*Edit tracking data:*
:::

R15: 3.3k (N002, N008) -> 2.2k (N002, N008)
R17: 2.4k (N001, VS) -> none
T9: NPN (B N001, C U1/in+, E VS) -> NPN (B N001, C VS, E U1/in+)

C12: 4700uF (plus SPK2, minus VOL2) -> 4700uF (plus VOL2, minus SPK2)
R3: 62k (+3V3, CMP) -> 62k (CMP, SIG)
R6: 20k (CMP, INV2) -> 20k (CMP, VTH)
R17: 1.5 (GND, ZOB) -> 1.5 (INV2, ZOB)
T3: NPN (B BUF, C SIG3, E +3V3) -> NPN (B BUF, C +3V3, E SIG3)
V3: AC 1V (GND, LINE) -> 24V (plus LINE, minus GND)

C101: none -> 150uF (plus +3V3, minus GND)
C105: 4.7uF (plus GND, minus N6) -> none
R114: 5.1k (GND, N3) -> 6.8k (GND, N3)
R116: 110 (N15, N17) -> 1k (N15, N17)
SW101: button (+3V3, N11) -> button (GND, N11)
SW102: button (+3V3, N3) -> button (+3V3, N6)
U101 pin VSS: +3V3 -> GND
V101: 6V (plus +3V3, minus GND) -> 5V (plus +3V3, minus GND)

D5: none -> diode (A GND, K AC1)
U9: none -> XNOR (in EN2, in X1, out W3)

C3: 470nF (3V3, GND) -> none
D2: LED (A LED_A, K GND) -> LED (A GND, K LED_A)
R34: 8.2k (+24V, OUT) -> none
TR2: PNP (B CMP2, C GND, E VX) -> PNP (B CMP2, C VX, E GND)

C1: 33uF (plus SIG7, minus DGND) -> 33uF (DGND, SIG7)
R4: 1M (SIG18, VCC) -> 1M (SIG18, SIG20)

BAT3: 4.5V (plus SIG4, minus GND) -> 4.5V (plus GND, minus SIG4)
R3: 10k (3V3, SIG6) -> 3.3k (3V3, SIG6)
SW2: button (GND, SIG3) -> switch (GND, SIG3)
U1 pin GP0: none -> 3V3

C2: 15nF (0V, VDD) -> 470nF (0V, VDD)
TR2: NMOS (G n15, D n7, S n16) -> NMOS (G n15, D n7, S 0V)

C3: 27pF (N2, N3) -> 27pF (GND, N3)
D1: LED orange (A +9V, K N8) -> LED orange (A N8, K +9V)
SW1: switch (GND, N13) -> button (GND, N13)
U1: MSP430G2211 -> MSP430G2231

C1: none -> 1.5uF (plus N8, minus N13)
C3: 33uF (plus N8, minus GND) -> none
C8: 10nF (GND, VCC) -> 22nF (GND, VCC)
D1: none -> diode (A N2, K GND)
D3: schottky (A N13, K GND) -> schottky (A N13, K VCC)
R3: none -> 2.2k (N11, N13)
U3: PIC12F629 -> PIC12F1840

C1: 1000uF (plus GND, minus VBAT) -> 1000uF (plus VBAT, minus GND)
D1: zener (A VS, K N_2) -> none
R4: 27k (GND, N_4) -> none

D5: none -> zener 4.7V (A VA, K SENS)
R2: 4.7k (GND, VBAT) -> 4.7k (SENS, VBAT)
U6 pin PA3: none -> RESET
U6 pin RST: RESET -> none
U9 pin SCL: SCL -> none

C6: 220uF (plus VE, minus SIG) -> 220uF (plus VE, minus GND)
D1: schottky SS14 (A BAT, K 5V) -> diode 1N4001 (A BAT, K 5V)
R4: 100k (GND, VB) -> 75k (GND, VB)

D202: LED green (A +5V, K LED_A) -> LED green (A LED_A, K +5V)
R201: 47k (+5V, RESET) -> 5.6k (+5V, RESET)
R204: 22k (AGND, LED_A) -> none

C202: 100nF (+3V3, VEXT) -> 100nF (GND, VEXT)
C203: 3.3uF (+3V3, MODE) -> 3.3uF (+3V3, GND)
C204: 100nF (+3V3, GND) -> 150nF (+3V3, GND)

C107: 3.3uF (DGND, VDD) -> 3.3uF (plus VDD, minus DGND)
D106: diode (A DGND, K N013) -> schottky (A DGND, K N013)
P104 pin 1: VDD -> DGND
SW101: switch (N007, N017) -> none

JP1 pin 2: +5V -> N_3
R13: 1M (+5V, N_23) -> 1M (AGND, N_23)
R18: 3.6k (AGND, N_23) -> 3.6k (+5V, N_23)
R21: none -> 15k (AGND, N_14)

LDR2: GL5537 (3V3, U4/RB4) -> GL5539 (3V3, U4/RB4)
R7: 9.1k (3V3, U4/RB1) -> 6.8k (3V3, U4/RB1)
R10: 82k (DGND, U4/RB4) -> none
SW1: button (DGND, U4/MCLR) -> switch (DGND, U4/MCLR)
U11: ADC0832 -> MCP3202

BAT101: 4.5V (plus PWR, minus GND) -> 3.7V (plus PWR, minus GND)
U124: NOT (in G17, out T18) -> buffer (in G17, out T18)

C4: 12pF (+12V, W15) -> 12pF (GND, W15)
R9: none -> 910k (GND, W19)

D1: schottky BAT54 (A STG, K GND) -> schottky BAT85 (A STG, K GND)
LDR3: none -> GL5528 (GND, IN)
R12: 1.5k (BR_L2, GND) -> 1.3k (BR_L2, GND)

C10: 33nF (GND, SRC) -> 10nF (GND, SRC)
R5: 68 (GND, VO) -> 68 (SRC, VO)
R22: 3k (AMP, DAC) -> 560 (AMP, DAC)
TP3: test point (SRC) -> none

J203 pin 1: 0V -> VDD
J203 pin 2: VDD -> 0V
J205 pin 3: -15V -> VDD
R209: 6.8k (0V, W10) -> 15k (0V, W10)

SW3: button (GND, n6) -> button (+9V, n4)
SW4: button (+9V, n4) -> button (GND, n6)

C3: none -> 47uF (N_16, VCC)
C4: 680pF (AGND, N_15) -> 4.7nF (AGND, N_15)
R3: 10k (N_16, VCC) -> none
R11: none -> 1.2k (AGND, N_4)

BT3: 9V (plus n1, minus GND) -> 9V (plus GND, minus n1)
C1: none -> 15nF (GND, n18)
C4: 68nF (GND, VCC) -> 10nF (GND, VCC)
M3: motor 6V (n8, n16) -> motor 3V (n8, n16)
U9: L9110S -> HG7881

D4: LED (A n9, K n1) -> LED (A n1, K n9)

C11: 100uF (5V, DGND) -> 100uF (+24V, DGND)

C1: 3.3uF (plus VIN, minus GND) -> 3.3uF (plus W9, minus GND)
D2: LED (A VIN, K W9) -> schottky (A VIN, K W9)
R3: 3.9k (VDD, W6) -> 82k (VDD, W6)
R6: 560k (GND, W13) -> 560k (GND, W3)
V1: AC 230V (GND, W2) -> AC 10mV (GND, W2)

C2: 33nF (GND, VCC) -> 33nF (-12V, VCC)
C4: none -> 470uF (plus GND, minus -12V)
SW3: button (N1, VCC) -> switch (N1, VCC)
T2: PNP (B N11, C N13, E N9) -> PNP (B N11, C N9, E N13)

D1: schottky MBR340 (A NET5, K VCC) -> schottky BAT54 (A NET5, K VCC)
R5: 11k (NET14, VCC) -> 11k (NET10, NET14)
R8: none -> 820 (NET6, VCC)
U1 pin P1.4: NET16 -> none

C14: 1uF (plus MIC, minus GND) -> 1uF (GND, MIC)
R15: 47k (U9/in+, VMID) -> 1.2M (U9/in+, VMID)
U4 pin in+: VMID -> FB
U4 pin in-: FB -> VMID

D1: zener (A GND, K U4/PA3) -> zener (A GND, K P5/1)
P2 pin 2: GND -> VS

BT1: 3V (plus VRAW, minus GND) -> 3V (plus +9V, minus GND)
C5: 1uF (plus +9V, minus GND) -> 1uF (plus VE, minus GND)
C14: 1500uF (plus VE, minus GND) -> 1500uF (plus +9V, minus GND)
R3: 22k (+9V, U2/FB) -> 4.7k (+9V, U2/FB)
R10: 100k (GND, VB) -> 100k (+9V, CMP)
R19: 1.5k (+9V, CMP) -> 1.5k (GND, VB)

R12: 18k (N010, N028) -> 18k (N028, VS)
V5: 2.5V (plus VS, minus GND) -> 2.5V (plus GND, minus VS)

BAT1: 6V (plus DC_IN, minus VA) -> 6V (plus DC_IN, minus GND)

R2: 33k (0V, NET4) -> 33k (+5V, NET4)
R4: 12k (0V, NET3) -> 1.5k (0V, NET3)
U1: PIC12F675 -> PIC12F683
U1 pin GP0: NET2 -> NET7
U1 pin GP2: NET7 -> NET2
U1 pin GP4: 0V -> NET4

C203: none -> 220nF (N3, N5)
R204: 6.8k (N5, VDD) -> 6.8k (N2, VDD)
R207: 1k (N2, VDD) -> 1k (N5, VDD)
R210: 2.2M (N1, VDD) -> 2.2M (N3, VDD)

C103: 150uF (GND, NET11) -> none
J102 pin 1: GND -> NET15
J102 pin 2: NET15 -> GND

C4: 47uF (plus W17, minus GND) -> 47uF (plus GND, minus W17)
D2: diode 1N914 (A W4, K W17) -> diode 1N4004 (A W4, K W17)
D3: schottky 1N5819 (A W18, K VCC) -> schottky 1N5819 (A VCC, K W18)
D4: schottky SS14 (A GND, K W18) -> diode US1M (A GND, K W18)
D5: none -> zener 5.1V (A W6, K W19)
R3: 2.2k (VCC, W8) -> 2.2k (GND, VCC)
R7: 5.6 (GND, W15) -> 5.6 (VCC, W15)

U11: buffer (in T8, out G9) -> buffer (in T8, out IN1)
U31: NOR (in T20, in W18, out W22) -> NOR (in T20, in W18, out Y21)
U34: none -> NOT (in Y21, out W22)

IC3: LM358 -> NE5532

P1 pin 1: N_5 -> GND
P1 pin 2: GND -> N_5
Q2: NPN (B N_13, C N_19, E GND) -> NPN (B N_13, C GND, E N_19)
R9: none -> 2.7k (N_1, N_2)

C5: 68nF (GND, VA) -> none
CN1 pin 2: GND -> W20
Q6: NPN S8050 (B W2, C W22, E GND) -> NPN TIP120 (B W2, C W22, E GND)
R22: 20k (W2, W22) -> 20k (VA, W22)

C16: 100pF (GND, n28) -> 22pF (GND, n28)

:::

*WHAT YOU SHOULD DO:*
Using the data above, print exactly the lines from the line that contains "U1 pin GP0: none -> 3V3" through the line that contains "D1: none -> diode (A N2, K GND)", with both included.

*OUTPUT FOR THIS EXERCISE:*
U1 pin GP0: none -> 3V3

C2: 15nF (0V, VDD) -> 470nF (0V, VDD)
TR2: NMOS (G n15, D n7, S n16) -> NMOS (G n15, D n7, S 0V)

C3: 27pF (N2, N3) -> 27pF (GND, N3)
D1: LED orange (A +9V, K N8) -> LED orange (A N8, K +9V)
SW1: switch (GND, N13) -> button (GND, N13)
U1: MSP430G2211 -> MSP430G2231

C1: none -> 1.5uF (plus N8, minus N13)
C3: 33uF (plus N8, minus GND) -> none
C8: 10nF (GND, VCC) -> 22nF (GND, VCC)
D1: none -> diode (A N2, K GND)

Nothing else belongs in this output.